=== Section Start ===

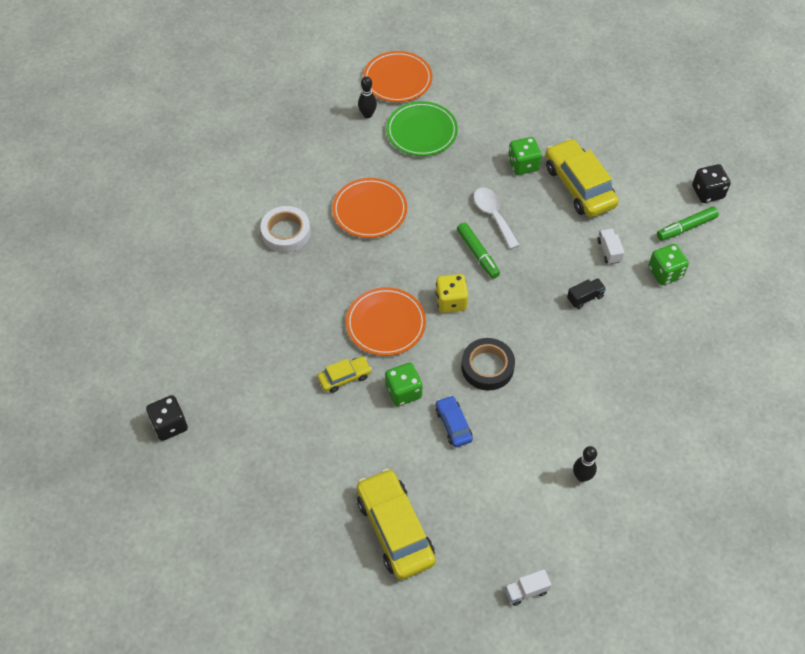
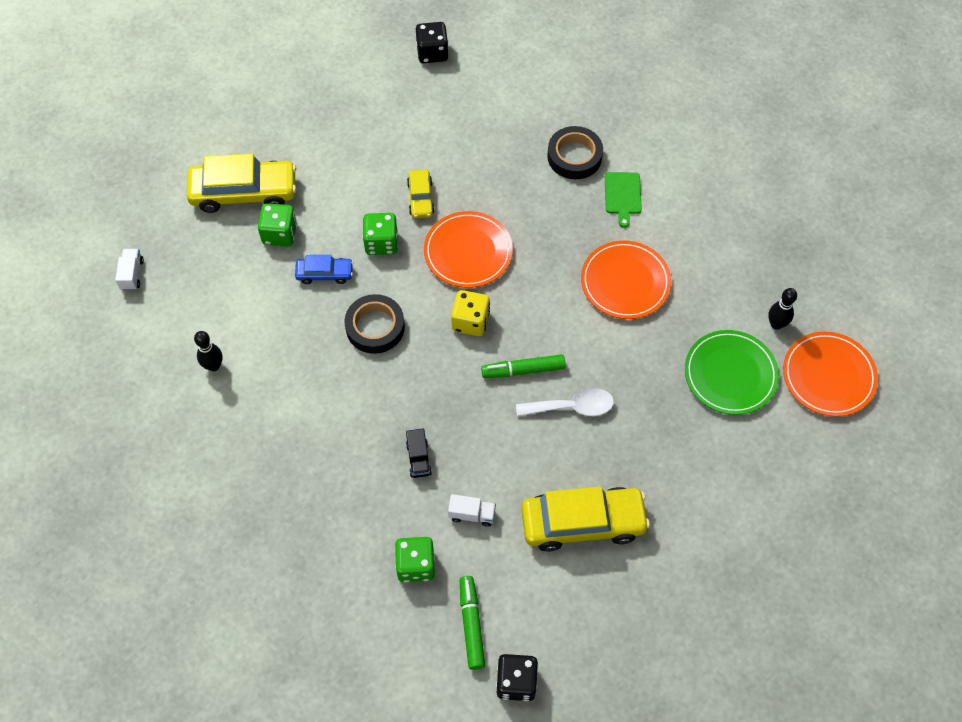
camera: 110 degrees right, 5 degrees up
(257, 276) = (574, 156): none -> black tape
(286, 232) = (622, 195): white tape -> green cutting board
(523, 165) = (639, 470): green dice -> green dice (280, 234)

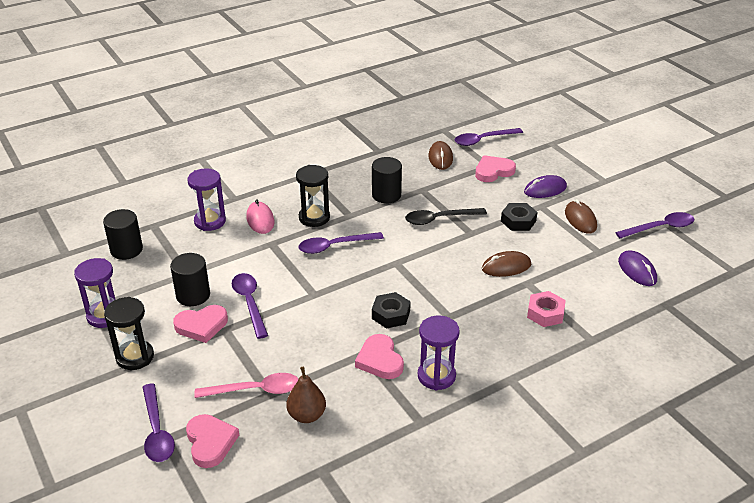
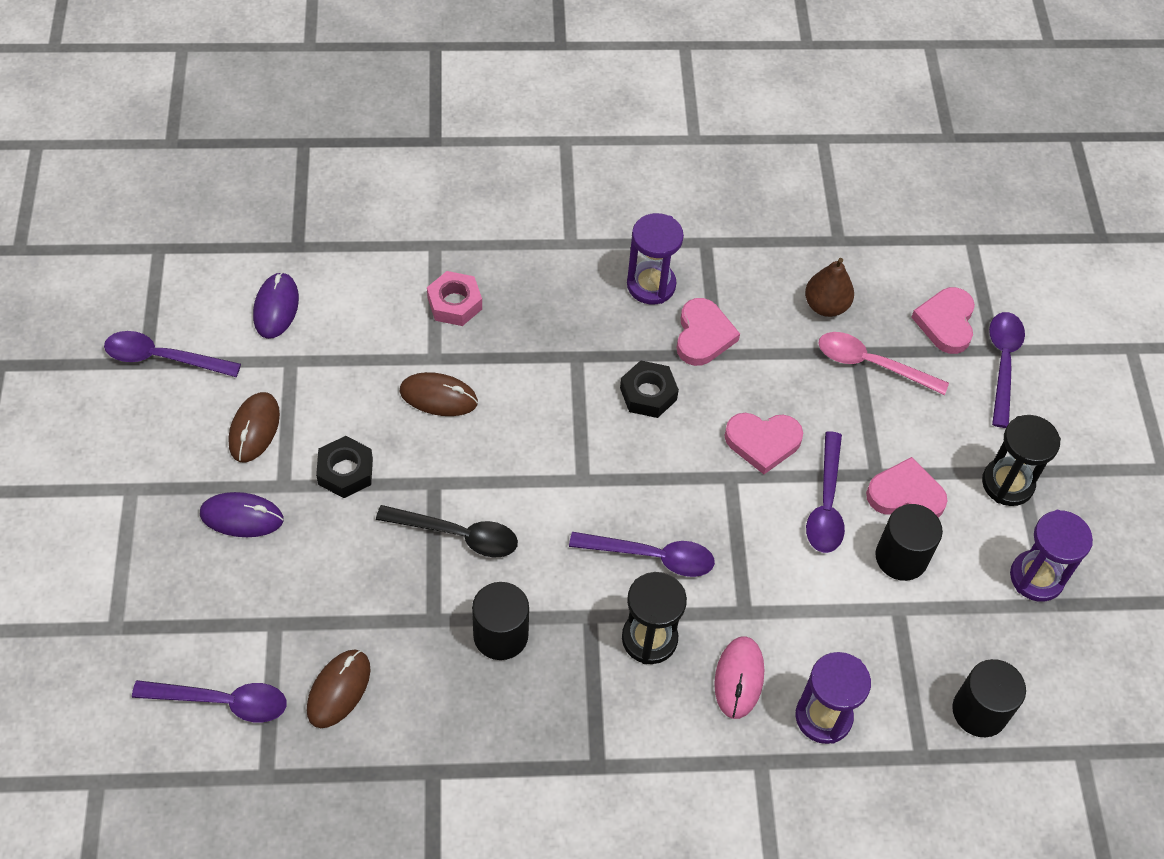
camera: 155 degrees left, 20 degrees up
(493, 171) = (281, 604): pink heart -> pink heart (762, 442)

=== Section End ===

◆ **Work to be completed**: Reproduce the full listing above verbatim, with no pictures included.

◆ **Output for this exercise**:
camera: 110 degrees right, 5 degrees up
(257, 276) = (574, 156): none -> black tape
(286, 232) = (622, 195): white tape -> green cutting board
(523, 165) = (639, 470): green dice -> green dice (280, 234)

camera: 155 degrees left, 20 degrees up
(493, 171) = (281, 604): pink heart -> pink heart (762, 442)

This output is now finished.